**WORK ITEM:** Apart from the pictures, reproduce the data below exactly as it stands.

Items from a dataset:
********************

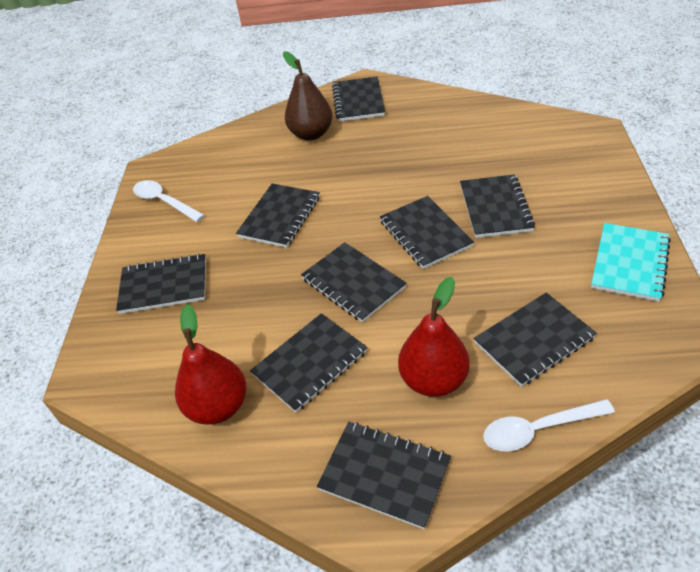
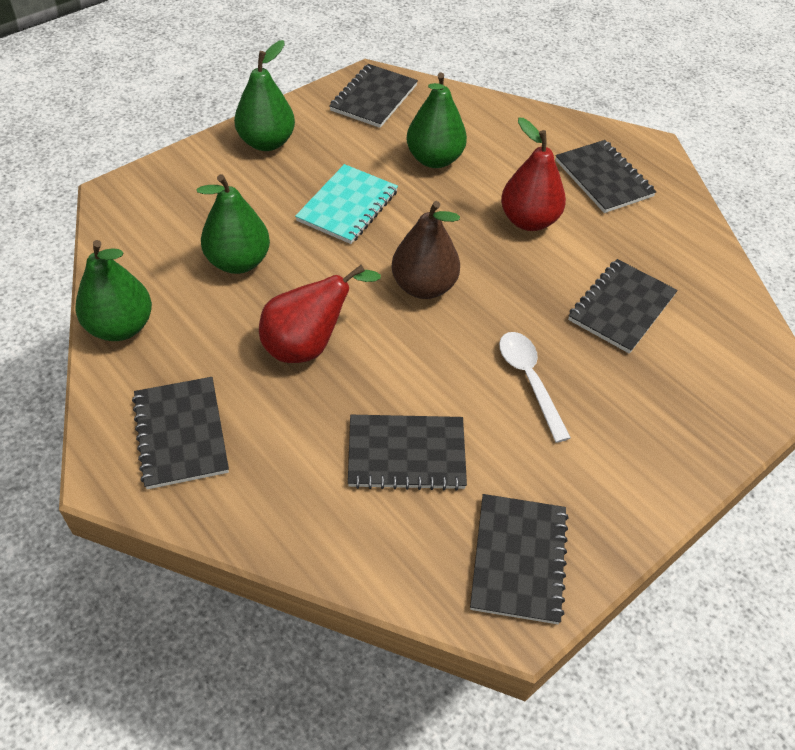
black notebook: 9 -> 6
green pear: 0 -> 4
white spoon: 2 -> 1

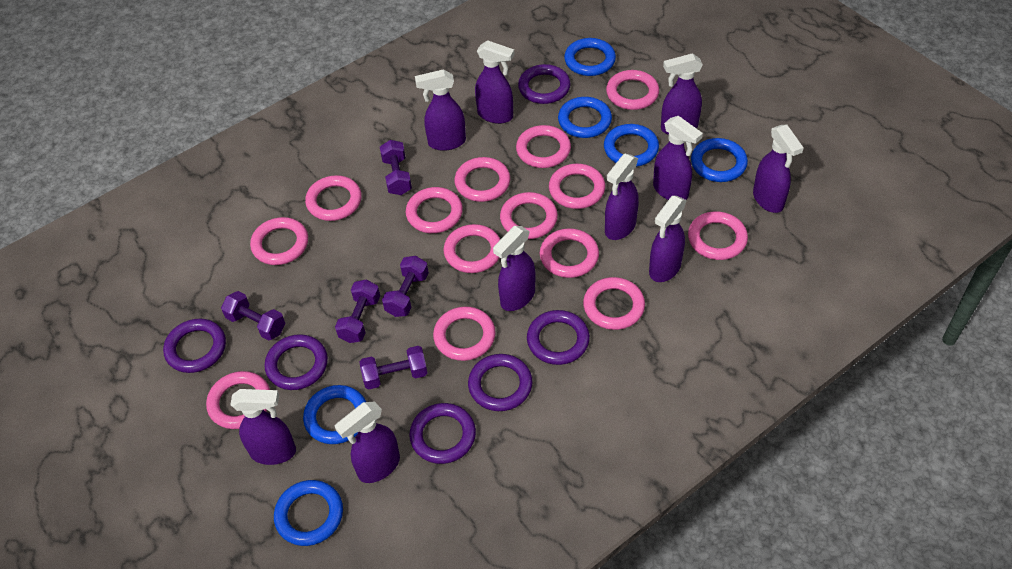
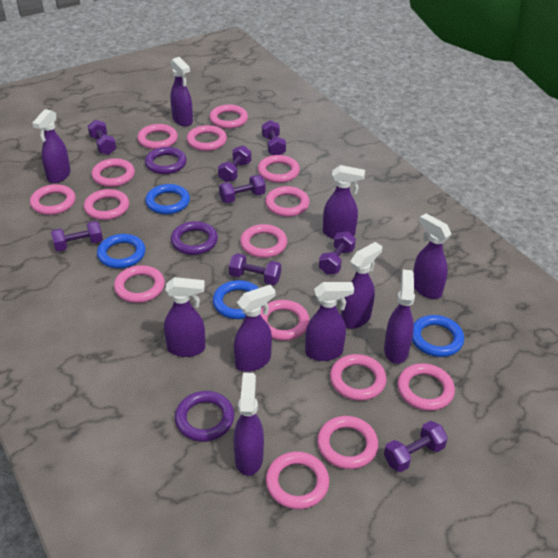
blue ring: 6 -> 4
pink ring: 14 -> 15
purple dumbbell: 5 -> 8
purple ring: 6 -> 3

********************

**ANSWER BOX:**
black notebook: 9 -> 6
green pear: 0 -> 4
white spoon: 2 -> 1

blue ring: 6 -> 4
pink ring: 14 -> 15
purple dumbbell: 5 -> 8
purple ring: 6 -> 3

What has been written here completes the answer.